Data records
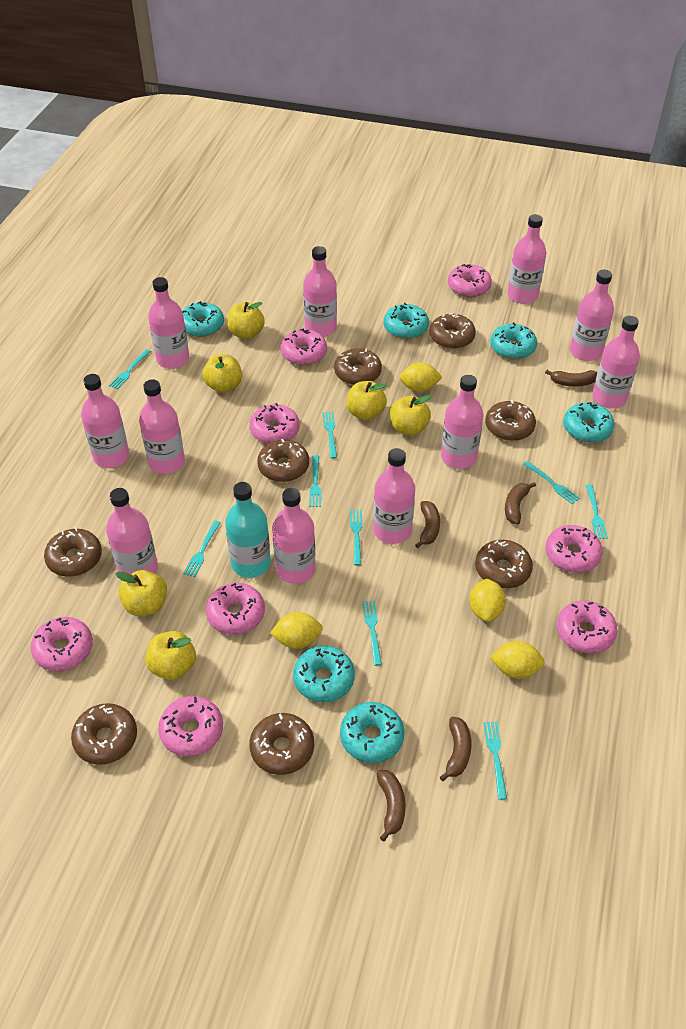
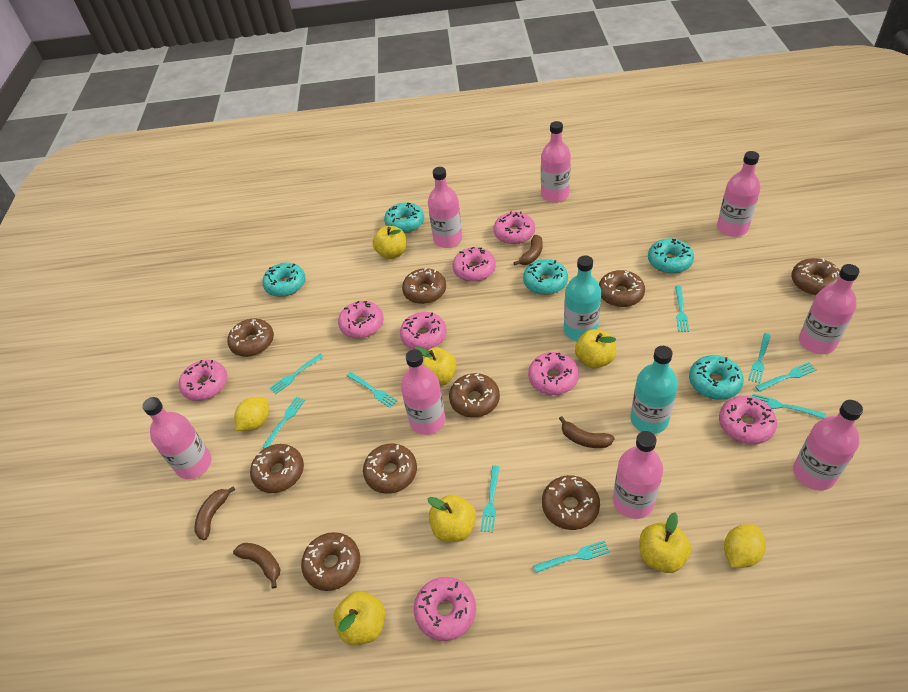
brown banana: 5 -> 4
brown donut: 8 -> 9
pink bottle: 11 -> 8
turquoise bottle: 1 -> 2
turquoise donut: 6 -> 5
yellow lemon: 4 -> 2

GOAL OF THE EXERCISE: Beginning at the line that holds "pink bottle: 11 -> 8", reproduce each line of the records above down to and including the last one.

EXERCISE ANSWER:
pink bottle: 11 -> 8
turquoise bottle: 1 -> 2
turquoise donut: 6 -> 5
yellow lemon: 4 -> 2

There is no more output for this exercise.